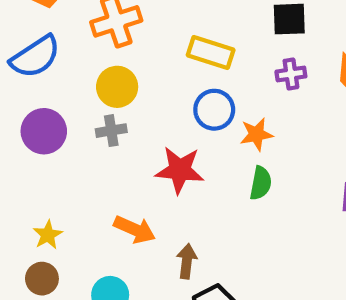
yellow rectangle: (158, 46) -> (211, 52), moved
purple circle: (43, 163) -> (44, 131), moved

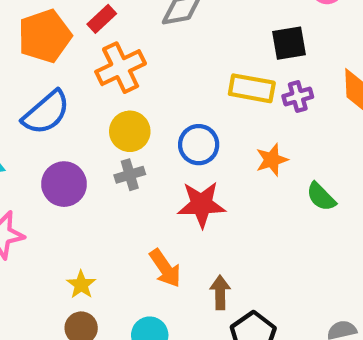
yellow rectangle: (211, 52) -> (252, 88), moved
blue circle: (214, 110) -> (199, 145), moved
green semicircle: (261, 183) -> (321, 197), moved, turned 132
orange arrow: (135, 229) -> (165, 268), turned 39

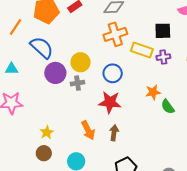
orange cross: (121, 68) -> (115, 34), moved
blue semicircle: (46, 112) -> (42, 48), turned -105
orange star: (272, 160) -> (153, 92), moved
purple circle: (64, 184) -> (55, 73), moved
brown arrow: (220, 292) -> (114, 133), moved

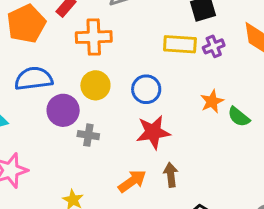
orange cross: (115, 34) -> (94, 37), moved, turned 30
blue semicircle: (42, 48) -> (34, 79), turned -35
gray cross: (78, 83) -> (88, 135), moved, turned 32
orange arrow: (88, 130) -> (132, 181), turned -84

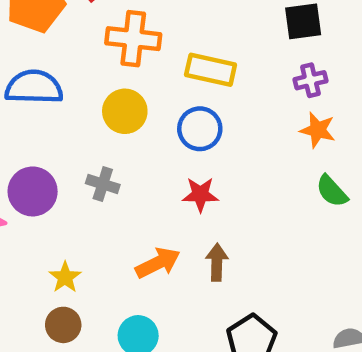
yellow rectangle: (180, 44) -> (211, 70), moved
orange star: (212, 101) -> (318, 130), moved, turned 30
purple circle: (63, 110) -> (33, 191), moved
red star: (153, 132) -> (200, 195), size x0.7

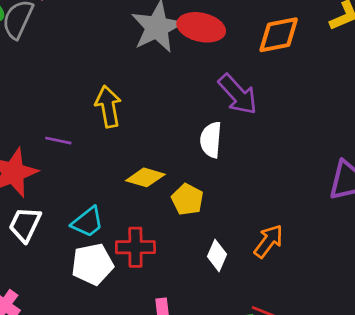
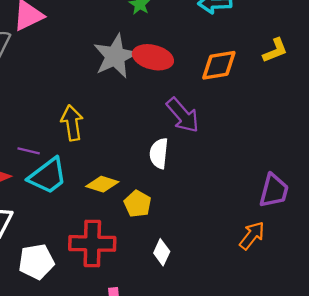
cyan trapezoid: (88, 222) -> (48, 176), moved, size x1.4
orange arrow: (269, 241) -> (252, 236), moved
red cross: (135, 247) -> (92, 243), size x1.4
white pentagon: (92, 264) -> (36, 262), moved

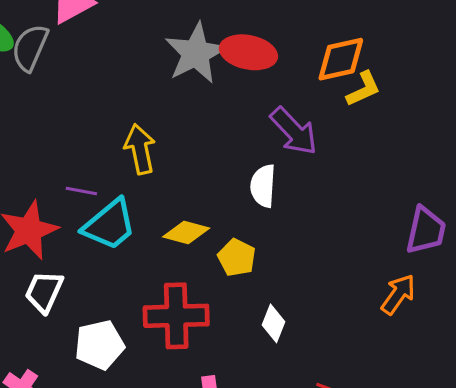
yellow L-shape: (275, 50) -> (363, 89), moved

....................

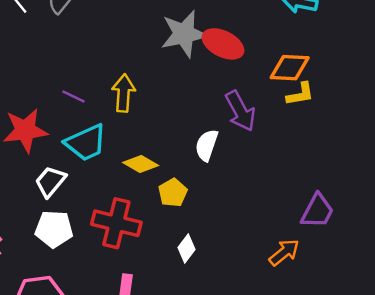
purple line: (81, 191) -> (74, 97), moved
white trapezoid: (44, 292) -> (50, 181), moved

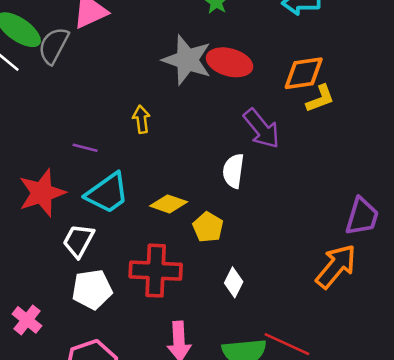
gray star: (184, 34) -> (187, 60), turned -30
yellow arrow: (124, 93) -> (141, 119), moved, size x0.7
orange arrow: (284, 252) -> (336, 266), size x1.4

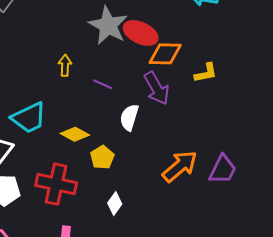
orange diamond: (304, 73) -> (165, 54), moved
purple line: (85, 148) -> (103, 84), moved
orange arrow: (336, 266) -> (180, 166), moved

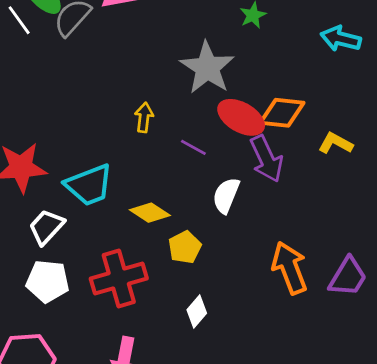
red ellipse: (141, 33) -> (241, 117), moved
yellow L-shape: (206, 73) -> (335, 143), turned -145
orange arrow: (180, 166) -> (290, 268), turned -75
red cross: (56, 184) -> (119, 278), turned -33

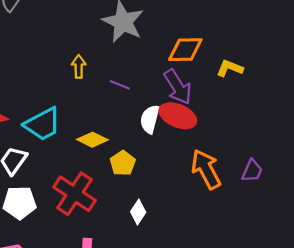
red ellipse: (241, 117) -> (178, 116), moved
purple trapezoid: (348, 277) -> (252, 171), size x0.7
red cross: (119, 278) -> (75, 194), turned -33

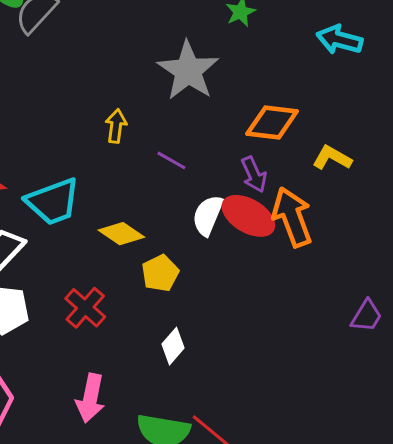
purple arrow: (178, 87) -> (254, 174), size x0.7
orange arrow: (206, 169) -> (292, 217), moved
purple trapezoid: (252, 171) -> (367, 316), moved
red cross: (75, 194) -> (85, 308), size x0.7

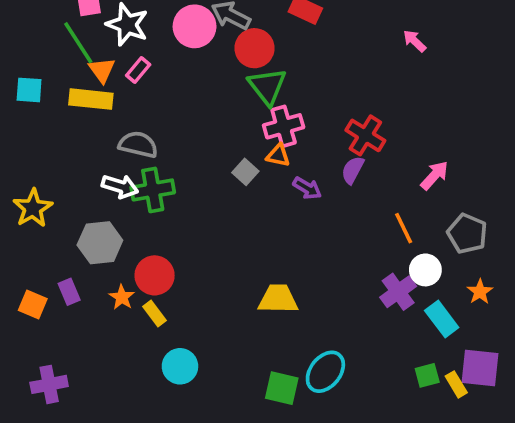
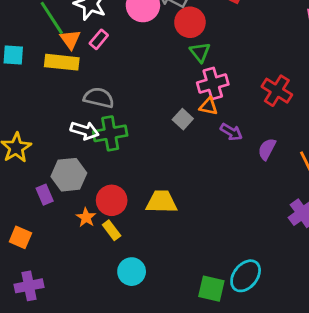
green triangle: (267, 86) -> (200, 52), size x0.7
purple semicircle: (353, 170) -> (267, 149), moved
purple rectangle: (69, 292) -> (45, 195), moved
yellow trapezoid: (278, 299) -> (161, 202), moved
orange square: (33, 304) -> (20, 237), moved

....................

Work item ▸ Go to the line above that contains "yellow rectangle: (158, 46)" and reproduce everything exactly from there through the line that contains "orange arrow: (135, 229)", leaving out the pictures.

Task response ▸
yellow rectangle: (158, 46) -> (211, 52), moved
purple circle: (43, 163) -> (44, 131), moved

yellow rectangle: (211, 52) -> (252, 88), moved
blue circle: (214, 110) -> (199, 145), moved
green semicircle: (261, 183) -> (321, 197), moved, turned 132
orange arrow: (135, 229) -> (165, 268), turned 39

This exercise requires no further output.